### Difference listings
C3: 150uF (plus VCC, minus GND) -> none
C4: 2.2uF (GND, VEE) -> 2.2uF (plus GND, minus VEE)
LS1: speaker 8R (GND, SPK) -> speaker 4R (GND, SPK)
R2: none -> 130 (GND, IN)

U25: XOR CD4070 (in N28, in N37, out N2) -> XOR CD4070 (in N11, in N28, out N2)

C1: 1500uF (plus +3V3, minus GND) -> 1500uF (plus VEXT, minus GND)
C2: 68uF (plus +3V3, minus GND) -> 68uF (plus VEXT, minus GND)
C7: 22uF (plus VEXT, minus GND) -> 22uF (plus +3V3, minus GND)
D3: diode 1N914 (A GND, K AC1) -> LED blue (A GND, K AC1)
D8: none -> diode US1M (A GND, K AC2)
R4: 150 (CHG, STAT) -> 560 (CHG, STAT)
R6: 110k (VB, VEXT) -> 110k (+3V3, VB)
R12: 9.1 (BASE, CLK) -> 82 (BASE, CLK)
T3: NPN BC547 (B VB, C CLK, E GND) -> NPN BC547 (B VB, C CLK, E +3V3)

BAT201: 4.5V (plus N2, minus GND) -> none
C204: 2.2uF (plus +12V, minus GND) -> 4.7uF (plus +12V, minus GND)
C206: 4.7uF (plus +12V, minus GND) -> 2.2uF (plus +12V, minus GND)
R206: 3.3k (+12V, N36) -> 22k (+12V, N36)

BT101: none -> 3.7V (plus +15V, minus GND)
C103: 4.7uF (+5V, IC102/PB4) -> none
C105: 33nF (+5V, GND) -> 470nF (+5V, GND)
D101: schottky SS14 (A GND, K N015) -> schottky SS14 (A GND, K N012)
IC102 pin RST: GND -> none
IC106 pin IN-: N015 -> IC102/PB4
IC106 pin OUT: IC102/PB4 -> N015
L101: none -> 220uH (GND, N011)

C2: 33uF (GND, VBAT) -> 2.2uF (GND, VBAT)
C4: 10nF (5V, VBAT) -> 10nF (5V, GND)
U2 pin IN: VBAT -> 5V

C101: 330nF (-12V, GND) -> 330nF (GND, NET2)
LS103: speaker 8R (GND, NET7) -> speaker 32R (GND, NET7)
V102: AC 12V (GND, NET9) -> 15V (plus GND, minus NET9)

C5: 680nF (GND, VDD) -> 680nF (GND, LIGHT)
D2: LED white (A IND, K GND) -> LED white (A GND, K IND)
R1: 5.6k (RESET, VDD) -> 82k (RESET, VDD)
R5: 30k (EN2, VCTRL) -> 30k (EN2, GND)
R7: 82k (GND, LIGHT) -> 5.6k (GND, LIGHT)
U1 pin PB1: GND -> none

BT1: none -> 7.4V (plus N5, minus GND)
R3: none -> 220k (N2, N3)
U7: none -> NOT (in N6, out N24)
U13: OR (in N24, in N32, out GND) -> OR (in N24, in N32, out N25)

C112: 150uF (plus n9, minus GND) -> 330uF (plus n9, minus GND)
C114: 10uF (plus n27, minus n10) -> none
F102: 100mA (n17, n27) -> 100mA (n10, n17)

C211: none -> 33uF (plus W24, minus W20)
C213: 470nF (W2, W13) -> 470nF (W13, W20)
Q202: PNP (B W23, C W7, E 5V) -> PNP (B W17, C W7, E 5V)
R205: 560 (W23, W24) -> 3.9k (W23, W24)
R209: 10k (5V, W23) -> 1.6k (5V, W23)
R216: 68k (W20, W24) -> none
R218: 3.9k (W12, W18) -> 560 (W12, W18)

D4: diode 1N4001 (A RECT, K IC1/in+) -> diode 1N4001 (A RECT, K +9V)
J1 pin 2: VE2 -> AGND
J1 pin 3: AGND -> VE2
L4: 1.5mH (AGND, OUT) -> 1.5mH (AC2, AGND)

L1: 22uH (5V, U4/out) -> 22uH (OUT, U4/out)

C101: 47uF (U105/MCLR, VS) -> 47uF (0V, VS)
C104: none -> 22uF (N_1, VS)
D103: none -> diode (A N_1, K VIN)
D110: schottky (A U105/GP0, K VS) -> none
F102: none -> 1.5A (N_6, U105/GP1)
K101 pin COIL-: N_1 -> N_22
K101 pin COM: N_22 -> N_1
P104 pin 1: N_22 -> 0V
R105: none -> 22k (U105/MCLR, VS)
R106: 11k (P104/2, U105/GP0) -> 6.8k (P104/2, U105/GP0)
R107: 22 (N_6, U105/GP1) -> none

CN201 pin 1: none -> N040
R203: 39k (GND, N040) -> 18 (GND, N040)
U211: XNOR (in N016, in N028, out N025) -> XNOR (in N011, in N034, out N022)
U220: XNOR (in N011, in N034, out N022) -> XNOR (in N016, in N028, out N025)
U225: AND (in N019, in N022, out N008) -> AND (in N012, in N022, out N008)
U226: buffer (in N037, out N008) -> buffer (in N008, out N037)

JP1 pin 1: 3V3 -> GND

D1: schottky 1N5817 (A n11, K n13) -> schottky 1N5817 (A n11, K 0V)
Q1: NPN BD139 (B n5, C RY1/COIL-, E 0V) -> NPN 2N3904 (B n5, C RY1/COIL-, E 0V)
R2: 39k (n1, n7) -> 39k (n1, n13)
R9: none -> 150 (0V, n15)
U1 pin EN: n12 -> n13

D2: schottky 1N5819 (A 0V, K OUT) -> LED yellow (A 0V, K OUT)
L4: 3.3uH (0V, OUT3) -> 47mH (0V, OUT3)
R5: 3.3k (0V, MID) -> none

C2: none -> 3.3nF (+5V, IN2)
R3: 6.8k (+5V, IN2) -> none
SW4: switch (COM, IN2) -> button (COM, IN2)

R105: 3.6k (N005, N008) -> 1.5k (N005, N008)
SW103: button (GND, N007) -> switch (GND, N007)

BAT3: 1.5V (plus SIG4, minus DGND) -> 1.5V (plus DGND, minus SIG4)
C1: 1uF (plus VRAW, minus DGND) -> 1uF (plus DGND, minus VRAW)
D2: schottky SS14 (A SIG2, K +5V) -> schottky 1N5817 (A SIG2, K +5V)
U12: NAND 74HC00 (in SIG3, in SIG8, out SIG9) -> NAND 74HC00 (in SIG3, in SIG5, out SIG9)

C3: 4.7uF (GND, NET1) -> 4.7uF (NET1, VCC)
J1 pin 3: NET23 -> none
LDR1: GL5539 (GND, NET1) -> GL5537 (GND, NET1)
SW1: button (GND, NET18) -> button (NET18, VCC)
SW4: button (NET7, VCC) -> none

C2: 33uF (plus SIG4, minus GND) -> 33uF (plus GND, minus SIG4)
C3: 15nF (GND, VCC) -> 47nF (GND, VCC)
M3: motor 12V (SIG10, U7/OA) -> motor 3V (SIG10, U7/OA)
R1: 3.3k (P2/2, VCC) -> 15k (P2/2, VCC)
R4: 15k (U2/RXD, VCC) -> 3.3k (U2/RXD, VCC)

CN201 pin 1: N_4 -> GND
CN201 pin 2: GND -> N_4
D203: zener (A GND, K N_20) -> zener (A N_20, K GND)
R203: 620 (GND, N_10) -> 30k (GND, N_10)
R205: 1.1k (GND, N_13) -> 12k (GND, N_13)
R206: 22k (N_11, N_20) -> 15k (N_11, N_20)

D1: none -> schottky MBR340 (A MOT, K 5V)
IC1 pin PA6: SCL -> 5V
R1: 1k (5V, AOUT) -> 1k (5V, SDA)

### Task brief
Reproduce all of the data exactly as given.

### Exercise output
C3: 150uF (plus VCC, minus GND) -> none
C4: 2.2uF (GND, VEE) -> 2.2uF (plus GND, minus VEE)
LS1: speaker 8R (GND, SPK) -> speaker 4R (GND, SPK)
R2: none -> 130 (GND, IN)

U25: XOR CD4070 (in N28, in N37, out N2) -> XOR CD4070 (in N11, in N28, out N2)

C1: 1500uF (plus +3V3, minus GND) -> 1500uF (plus VEXT, minus GND)
C2: 68uF (plus +3V3, minus GND) -> 68uF (plus VEXT, minus GND)
C7: 22uF (plus VEXT, minus GND) -> 22uF (plus +3V3, minus GND)
D3: diode 1N914 (A GND, K AC1) -> LED blue (A GND, K AC1)
D8: none -> diode US1M (A GND, K AC2)
R4: 150 (CHG, STAT) -> 560 (CHG, STAT)
R6: 110k (VB, VEXT) -> 110k (+3V3, VB)
R12: 9.1 (BASE, CLK) -> 82 (BASE, CLK)
T3: NPN BC547 (B VB, C CLK, E GND) -> NPN BC547 (B VB, C CLK, E +3V3)

BAT201: 4.5V (plus N2, minus GND) -> none
C204: 2.2uF (plus +12V, minus GND) -> 4.7uF (plus +12V, minus GND)
C206: 4.7uF (plus +12V, minus GND) -> 2.2uF (plus +12V, minus GND)
R206: 3.3k (+12V, N36) -> 22k (+12V, N36)

BT101: none -> 3.7V (plus +15V, minus GND)
C103: 4.7uF (+5V, IC102/PB4) -> none
C105: 33nF (+5V, GND) -> 470nF (+5V, GND)
D101: schottky SS14 (A GND, K N015) -> schottky SS14 (A GND, K N012)
IC102 pin RST: GND -> none
IC106 pin IN-: N015 -> IC102/PB4
IC106 pin OUT: IC102/PB4 -> N015
L101: none -> 220uH (GND, N011)

C2: 33uF (GND, VBAT) -> 2.2uF (GND, VBAT)
C4: 10nF (5V, VBAT) -> 10nF (5V, GND)
U2 pin IN: VBAT -> 5V

C101: 330nF (-12V, GND) -> 330nF (GND, NET2)
LS103: speaker 8R (GND, NET7) -> speaker 32R (GND, NET7)
V102: AC 12V (GND, NET9) -> 15V (plus GND, minus NET9)

C5: 680nF (GND, VDD) -> 680nF (GND, LIGHT)
D2: LED white (A IND, K GND) -> LED white (A GND, K IND)
R1: 5.6k (RESET, VDD) -> 82k (RESET, VDD)
R5: 30k (EN2, VCTRL) -> 30k (EN2, GND)
R7: 82k (GND, LIGHT) -> 5.6k (GND, LIGHT)
U1 pin PB1: GND -> none

BT1: none -> 7.4V (plus N5, minus GND)
R3: none -> 220k (N2, N3)
U7: none -> NOT (in N6, out N24)
U13: OR (in N24, in N32, out GND) -> OR (in N24, in N32, out N25)

C112: 150uF (plus n9, minus GND) -> 330uF (plus n9, minus GND)
C114: 10uF (plus n27, minus n10) -> none
F102: 100mA (n17, n27) -> 100mA (n10, n17)

C211: none -> 33uF (plus W24, minus W20)
C213: 470nF (W2, W13) -> 470nF (W13, W20)
Q202: PNP (B W23, C W7, E 5V) -> PNP (B W17, C W7, E 5V)
R205: 560 (W23, W24) -> 3.9k (W23, W24)
R209: 10k (5V, W23) -> 1.6k (5V, W23)
R216: 68k (W20, W24) -> none
R218: 3.9k (W12, W18) -> 560 (W12, W18)

D4: diode 1N4001 (A RECT, K IC1/in+) -> diode 1N4001 (A RECT, K +9V)
J1 pin 2: VE2 -> AGND
J1 pin 3: AGND -> VE2
L4: 1.5mH (AGND, OUT) -> 1.5mH (AC2, AGND)

L1: 22uH (5V, U4/out) -> 22uH (OUT, U4/out)

C101: 47uF (U105/MCLR, VS) -> 47uF (0V, VS)
C104: none -> 22uF (N_1, VS)
D103: none -> diode (A N_1, K VIN)
D110: schottky (A U105/GP0, K VS) -> none
F102: none -> 1.5A (N_6, U105/GP1)
K101 pin COIL-: N_1 -> N_22
K101 pin COM: N_22 -> N_1
P104 pin 1: N_22 -> 0V
R105: none -> 22k (U105/MCLR, VS)
R106: 11k (P104/2, U105/GP0) -> 6.8k (P104/2, U105/GP0)
R107: 22 (N_6, U105/GP1) -> none

CN201 pin 1: none -> N040
R203: 39k (GND, N040) -> 18 (GND, N040)
U211: XNOR (in N016, in N028, out N025) -> XNOR (in N011, in N034, out N022)
U220: XNOR (in N011, in N034, out N022) -> XNOR (in N016, in N028, out N025)
U225: AND (in N019, in N022, out N008) -> AND (in N012, in N022, out N008)
U226: buffer (in N037, out N008) -> buffer (in N008, out N037)

JP1 pin 1: 3V3 -> GND

D1: schottky 1N5817 (A n11, K n13) -> schottky 1N5817 (A n11, K 0V)
Q1: NPN BD139 (B n5, C RY1/COIL-, E 0V) -> NPN 2N3904 (B n5, C RY1/COIL-, E 0V)
R2: 39k (n1, n7) -> 39k (n1, n13)
R9: none -> 150 (0V, n15)
U1 pin EN: n12 -> n13

D2: schottky 1N5819 (A 0V, K OUT) -> LED yellow (A 0V, K OUT)
L4: 3.3uH (0V, OUT3) -> 47mH (0V, OUT3)
R5: 3.3k (0V, MID) -> none

C2: none -> 3.3nF (+5V, IN2)
R3: 6.8k (+5V, IN2) -> none
SW4: switch (COM, IN2) -> button (COM, IN2)

R105: 3.6k (N005, N008) -> 1.5k (N005, N008)
SW103: button (GND, N007) -> switch (GND, N007)

BAT3: 1.5V (plus SIG4, minus DGND) -> 1.5V (plus DGND, minus SIG4)
C1: 1uF (plus VRAW, minus DGND) -> 1uF (plus DGND, minus VRAW)
D2: schottky SS14 (A SIG2, K +5V) -> schottky 1N5817 (A SIG2, K +5V)
U12: NAND 74HC00 (in SIG3, in SIG8, out SIG9) -> NAND 74HC00 (in SIG3, in SIG5, out SIG9)

C3: 4.7uF (GND, NET1) -> 4.7uF (NET1, VCC)
J1 pin 3: NET23 -> none
LDR1: GL5539 (GND, NET1) -> GL5537 (GND, NET1)
SW1: button (GND, NET18) -> button (NET18, VCC)
SW4: button (NET7, VCC) -> none

C2: 33uF (plus SIG4, minus GND) -> 33uF (plus GND, minus SIG4)
C3: 15nF (GND, VCC) -> 47nF (GND, VCC)
M3: motor 12V (SIG10, U7/OA) -> motor 3V (SIG10, U7/OA)
R1: 3.3k (P2/2, VCC) -> 15k (P2/2, VCC)
R4: 15k (U2/RXD, VCC) -> 3.3k (U2/RXD, VCC)

CN201 pin 1: N_4 -> GND
CN201 pin 2: GND -> N_4
D203: zener (A GND, K N_20) -> zener (A N_20, K GND)
R203: 620 (GND, N_10) -> 30k (GND, N_10)
R205: 1.1k (GND, N_13) -> 12k (GND, N_13)
R206: 22k (N_11, N_20) -> 15k (N_11, N_20)

D1: none -> schottky MBR340 (A MOT, K 5V)
IC1 pin PA6: SCL -> 5V
R1: 1k (5V, AOUT) -> 1k (5V, SDA)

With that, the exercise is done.